Problem details:
Take the lines below beginning at the line that has "D4: zener 9.1V" and stopping after the line that has "U2 pin V-: none -> -15V", and print them exactly as they are, with no other lines.

Source data:
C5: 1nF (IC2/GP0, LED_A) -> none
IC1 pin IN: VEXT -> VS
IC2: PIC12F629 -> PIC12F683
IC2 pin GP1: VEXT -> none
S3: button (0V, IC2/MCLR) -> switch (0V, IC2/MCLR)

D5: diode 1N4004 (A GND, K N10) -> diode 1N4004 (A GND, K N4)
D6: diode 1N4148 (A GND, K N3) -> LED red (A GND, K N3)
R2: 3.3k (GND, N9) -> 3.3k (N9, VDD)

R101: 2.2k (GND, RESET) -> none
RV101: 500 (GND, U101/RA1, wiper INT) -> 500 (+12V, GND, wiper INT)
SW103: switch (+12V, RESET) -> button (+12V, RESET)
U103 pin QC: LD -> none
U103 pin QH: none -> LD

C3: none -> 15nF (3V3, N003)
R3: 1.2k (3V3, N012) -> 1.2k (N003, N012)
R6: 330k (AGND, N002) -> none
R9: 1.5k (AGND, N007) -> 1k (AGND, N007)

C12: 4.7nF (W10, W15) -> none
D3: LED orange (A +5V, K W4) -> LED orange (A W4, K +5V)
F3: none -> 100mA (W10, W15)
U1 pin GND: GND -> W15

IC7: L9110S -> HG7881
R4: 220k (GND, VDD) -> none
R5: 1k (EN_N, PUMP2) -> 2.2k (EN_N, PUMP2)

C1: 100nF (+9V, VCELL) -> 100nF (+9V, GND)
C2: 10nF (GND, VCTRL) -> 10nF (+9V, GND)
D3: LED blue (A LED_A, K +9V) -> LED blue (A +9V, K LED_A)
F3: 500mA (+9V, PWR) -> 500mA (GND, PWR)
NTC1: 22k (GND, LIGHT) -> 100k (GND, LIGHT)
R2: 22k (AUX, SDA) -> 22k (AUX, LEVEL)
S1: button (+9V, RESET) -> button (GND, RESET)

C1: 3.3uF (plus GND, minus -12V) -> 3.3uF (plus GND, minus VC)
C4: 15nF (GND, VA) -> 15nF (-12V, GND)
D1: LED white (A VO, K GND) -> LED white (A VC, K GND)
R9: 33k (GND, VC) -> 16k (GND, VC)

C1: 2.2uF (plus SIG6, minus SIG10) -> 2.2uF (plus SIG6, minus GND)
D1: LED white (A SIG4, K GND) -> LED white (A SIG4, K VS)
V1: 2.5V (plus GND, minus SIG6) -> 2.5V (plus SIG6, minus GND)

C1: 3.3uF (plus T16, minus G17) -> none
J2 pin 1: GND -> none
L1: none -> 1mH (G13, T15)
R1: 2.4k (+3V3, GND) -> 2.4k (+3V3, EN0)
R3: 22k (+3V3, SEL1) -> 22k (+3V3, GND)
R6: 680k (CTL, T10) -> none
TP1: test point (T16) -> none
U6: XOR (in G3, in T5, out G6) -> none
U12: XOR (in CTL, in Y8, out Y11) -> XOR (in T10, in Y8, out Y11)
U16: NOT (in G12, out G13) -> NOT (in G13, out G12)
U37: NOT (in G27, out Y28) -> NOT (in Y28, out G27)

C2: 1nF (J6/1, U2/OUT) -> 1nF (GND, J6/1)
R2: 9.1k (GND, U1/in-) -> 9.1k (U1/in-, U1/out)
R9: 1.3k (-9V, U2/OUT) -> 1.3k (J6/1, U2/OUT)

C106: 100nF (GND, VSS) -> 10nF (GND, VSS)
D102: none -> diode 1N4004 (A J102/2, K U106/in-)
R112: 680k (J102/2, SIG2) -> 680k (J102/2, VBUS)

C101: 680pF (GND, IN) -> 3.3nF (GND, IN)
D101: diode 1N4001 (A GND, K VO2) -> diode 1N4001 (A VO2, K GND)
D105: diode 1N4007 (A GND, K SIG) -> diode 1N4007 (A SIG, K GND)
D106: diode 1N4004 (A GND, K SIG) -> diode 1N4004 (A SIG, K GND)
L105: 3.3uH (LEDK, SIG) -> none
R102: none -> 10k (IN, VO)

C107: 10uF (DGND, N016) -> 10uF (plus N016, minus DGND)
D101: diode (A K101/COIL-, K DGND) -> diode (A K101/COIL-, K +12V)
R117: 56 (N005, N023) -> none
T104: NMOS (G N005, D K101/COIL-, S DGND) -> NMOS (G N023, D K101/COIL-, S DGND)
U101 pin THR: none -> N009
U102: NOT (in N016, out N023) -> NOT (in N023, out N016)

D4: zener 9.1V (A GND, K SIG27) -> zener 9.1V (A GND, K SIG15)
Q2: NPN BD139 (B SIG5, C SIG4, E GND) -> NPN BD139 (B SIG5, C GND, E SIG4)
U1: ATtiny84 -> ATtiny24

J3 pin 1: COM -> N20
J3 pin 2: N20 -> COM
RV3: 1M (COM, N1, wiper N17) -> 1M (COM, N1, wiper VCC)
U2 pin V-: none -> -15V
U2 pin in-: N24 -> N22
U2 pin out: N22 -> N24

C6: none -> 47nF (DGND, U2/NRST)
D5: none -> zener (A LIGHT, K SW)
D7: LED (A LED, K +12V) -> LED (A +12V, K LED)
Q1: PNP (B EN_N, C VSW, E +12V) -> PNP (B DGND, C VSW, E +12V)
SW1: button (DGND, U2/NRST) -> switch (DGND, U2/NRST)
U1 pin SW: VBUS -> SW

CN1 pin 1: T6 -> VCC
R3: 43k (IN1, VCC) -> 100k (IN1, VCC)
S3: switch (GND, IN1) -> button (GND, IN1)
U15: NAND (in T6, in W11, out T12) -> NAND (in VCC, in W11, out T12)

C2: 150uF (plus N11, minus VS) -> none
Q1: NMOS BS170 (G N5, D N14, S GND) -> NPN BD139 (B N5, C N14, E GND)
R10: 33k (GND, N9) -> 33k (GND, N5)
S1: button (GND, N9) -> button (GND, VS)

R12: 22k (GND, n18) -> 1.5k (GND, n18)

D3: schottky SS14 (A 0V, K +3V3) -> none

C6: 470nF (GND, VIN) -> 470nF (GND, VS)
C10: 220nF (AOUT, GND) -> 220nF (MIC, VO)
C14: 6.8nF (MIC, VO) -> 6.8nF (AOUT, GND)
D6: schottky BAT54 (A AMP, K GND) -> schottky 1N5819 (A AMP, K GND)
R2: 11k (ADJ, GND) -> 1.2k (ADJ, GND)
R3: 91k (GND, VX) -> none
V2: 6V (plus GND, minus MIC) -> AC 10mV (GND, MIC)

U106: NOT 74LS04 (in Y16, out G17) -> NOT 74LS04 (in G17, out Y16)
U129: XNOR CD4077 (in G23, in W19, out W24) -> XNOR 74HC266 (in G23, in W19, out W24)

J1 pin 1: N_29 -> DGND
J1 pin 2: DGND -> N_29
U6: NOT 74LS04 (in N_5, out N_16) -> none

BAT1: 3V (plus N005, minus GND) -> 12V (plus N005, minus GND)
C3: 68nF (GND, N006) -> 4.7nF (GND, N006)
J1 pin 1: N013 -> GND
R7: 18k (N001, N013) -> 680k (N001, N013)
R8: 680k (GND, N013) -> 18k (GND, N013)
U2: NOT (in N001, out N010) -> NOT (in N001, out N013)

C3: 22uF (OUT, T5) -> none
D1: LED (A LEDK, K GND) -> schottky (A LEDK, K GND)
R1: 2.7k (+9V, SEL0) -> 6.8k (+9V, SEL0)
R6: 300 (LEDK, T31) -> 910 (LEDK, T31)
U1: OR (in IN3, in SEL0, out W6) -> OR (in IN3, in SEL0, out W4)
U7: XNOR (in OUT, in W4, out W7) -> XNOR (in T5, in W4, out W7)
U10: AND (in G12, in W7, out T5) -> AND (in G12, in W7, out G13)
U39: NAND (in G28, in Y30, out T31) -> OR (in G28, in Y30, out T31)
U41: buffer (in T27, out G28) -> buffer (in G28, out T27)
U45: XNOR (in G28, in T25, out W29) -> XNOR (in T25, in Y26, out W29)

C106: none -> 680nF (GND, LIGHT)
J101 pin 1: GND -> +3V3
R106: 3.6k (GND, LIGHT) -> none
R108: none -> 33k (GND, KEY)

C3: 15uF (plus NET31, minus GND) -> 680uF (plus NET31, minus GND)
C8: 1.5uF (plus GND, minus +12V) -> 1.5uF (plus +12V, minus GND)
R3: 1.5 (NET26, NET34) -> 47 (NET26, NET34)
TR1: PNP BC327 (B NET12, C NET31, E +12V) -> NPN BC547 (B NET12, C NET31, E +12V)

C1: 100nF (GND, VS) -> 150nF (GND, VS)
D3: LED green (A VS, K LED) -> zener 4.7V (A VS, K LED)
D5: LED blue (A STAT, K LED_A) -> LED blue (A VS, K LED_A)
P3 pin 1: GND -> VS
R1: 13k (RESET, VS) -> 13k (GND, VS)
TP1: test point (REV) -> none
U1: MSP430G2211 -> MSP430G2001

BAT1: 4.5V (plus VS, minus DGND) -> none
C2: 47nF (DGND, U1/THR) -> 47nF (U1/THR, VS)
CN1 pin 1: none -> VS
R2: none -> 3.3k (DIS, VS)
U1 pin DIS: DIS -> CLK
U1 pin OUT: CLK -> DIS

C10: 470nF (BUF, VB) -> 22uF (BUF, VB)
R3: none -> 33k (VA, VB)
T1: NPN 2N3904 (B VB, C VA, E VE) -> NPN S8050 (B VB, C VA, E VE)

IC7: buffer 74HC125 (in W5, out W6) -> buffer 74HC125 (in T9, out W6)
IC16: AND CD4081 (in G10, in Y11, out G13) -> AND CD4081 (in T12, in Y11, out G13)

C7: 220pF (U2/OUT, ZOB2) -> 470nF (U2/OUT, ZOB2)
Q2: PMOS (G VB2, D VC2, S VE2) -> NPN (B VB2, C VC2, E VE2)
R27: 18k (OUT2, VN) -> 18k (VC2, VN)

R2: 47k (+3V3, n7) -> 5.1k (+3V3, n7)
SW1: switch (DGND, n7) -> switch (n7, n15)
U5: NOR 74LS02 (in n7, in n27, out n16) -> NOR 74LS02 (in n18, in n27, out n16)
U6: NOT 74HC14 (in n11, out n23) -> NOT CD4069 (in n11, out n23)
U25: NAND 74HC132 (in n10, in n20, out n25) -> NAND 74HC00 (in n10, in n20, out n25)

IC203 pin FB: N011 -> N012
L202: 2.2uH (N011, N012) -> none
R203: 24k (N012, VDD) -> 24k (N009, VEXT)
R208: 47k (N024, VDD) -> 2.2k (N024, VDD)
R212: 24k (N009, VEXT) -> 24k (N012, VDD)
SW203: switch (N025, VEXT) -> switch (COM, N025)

Expected answer:
D4: zener 9.1V (A GND, K SIG27) -> zener 9.1V (A GND, K SIG15)
Q2: NPN BD139 (B SIG5, C SIG4, E GND) -> NPN BD139 (B SIG5, C GND, E SIG4)
U1: ATtiny84 -> ATtiny24

J3 pin 1: COM -> N20
J3 pin 2: N20 -> COM
RV3: 1M (COM, N1, wiper N17) -> 1M (COM, N1, wiper VCC)
U2 pin V-: none -> -15V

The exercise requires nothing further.